**Aim of the task:** Copy out, from the entries below, each line holding the string "VEXT".

**The input:**

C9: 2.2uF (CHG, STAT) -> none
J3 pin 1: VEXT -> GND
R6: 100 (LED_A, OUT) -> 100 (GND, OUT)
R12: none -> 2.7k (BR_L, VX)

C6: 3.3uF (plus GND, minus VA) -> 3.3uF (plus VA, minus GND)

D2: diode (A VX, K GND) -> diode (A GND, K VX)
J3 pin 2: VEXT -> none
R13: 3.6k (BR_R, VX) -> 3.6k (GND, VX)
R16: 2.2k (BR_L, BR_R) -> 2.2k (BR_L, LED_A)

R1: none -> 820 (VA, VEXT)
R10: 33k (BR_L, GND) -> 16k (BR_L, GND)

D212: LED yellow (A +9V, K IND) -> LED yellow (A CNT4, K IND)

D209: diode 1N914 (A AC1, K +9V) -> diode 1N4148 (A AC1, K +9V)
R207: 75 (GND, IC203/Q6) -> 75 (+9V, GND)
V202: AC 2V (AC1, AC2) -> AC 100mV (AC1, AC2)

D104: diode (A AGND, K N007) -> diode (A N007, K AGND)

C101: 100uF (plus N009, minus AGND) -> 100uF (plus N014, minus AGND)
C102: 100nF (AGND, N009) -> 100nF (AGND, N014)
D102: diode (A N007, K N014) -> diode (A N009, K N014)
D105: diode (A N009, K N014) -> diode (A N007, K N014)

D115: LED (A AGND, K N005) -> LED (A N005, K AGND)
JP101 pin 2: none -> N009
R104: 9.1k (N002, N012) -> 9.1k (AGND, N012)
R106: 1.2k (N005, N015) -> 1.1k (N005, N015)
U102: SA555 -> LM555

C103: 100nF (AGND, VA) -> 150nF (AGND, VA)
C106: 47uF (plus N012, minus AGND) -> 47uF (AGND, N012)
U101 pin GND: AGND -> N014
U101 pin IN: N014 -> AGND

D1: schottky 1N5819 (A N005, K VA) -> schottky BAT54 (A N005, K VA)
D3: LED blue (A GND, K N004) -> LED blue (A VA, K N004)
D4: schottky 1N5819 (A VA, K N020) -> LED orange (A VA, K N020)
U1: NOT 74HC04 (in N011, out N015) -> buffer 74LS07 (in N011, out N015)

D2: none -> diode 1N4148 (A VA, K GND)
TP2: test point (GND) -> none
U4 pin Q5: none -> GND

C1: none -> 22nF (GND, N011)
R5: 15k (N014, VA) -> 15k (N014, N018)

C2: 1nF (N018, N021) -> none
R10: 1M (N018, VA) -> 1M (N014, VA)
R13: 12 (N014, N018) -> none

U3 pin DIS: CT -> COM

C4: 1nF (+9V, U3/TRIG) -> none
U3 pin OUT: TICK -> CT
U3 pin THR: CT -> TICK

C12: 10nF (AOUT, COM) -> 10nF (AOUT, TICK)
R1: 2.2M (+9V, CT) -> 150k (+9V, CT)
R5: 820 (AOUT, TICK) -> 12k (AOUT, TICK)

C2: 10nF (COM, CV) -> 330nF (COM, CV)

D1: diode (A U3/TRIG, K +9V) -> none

**Response to the exercise:**
J3 pin 1: VEXT -> GND
J3 pin 2: VEXT -> none
R1: none -> 820 (VA, VEXT)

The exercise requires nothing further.